[[ SOURCE DATA open ]]

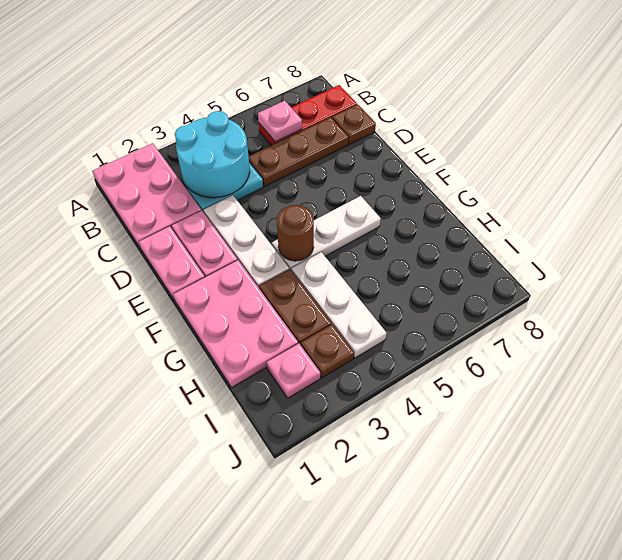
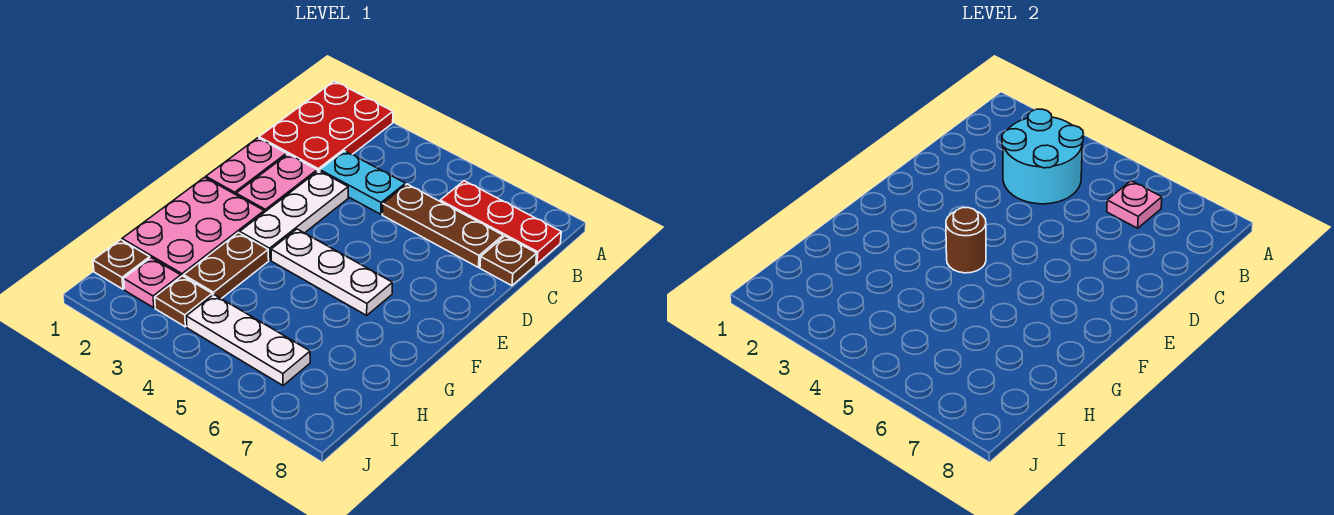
pink 2x3 plate [92,143,201,247] -> red 2x3 plate [259,81,393,171]
white 1x3 plate [292,252,386,358] -> white 1x3 plate turned to [186,295,310,386]
none -> brown 1x1 plate [93,240,150,289]

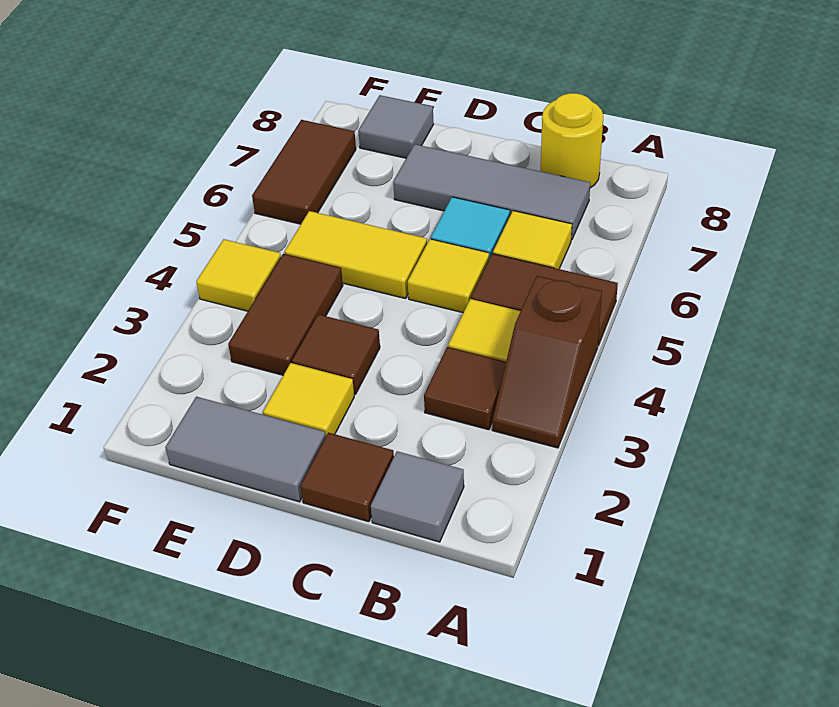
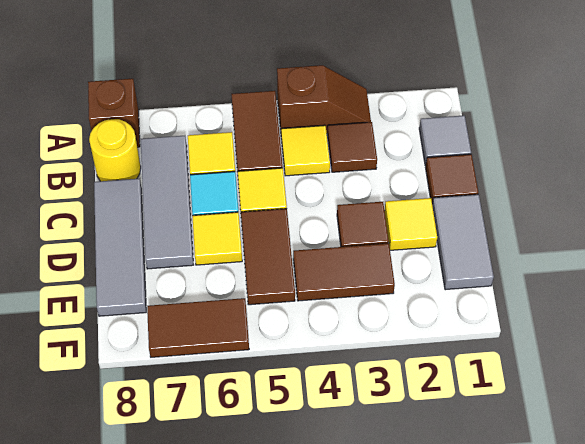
none -> brown 1x1 brick [88,79,140,147]
yellow 1x2 tile [285,211,427,299] -> brown 1x2 tile [241,209,295,305]
grey 1x1 tile [358,95,434,158] -> grey 1x3 tile [94,179,146,316]
yellow 1x1 tile [196,239,281,311] -> yellow 1x1 tile moved to [192,212,242,265]

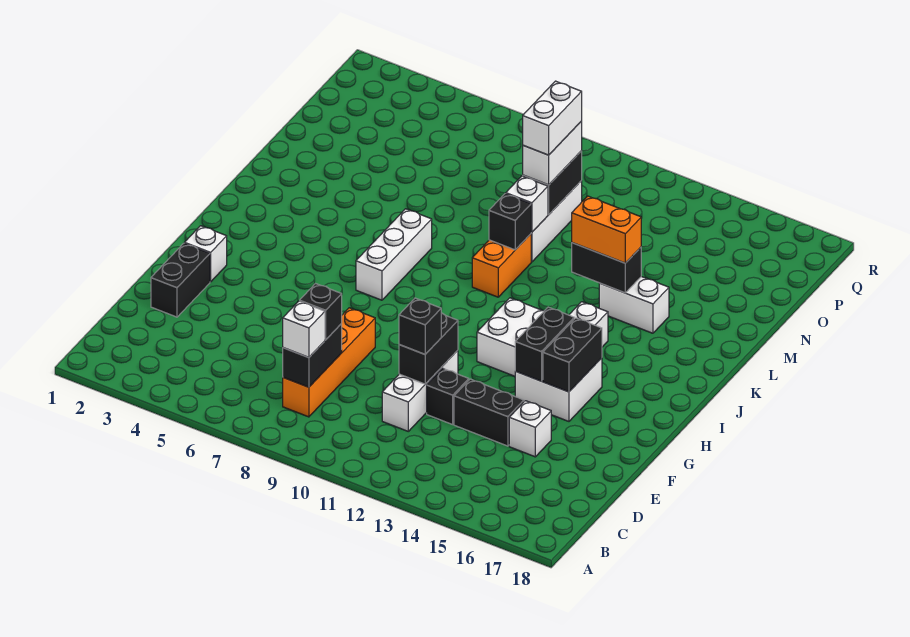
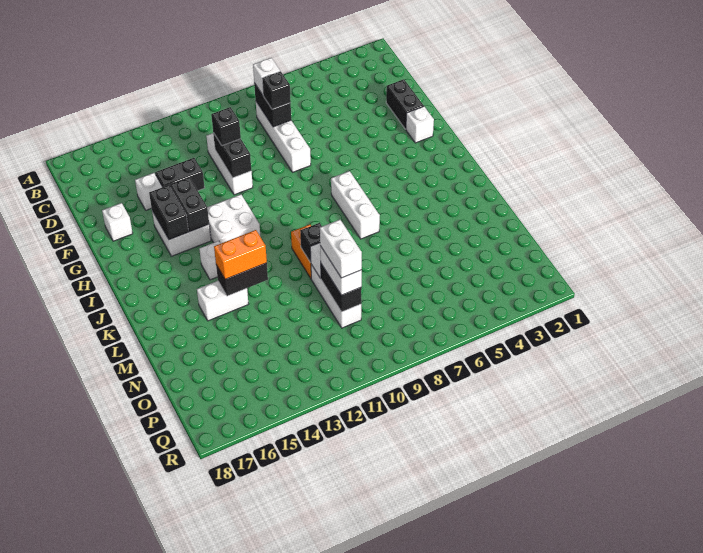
orange 1x4 brick [283,308,375,417] -> white 1x4 brick [256,102,311,172]
black 1x1 brick [427,368,469,425] -> none
none -> white 1x1 brick [102,203,133,241]

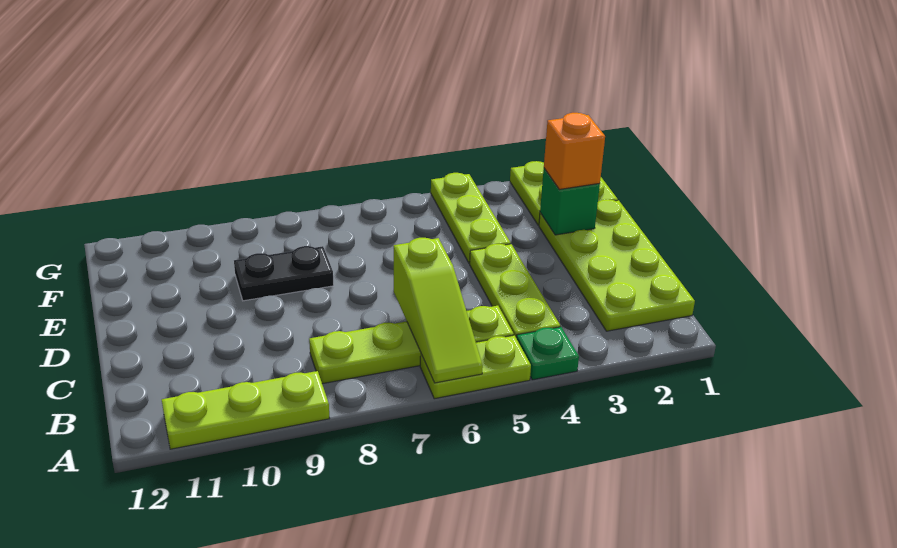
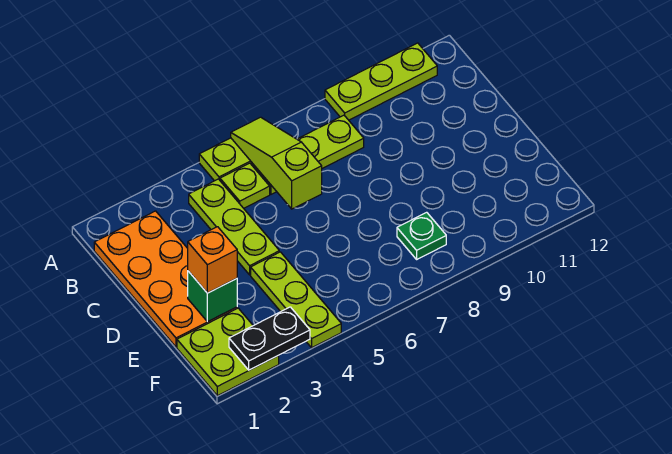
green 1x1 plate [517,327,579,380] -> green 1x1 plate moved to [397,212,446,259]
lime 2x4 plate [539,199,695,331] -> orange 2x4 plate [94,211,237,347]
black 1x2 plate [234,246,334,301] -> black 1x2 plate moved to [229,307,310,370]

[[ SOURCE DATA closed ]]

**TASK PROMPT:** The expected answer is the lines from the one that has "grey 1x1 tile" to the end of the listing, transcribed exactly, with pictures left out and no other line added.

**EXERCISE OUTPUT:**
grey 1x1 tile [358,95,434,158] -> grey 1x3 tile [94,179,146,316]
yellow 1x1 tile [196,239,281,311] -> yellow 1x1 tile moved to [192,212,242,265]

orange 1x4 brick [283,308,375,417] -> white 1x4 brick [256,102,311,172]
black 1x1 brick [427,368,469,425] -> none
none -> white 1x1 brick [102,203,133,241]

green 1x1 plate [517,327,579,380] -> green 1x1 plate moved to [397,212,446,259]
lime 2x4 plate [539,199,695,331] -> orange 2x4 plate [94,211,237,347]
black 1x2 plate [234,246,334,301] -> black 1x2 plate moved to [229,307,310,370]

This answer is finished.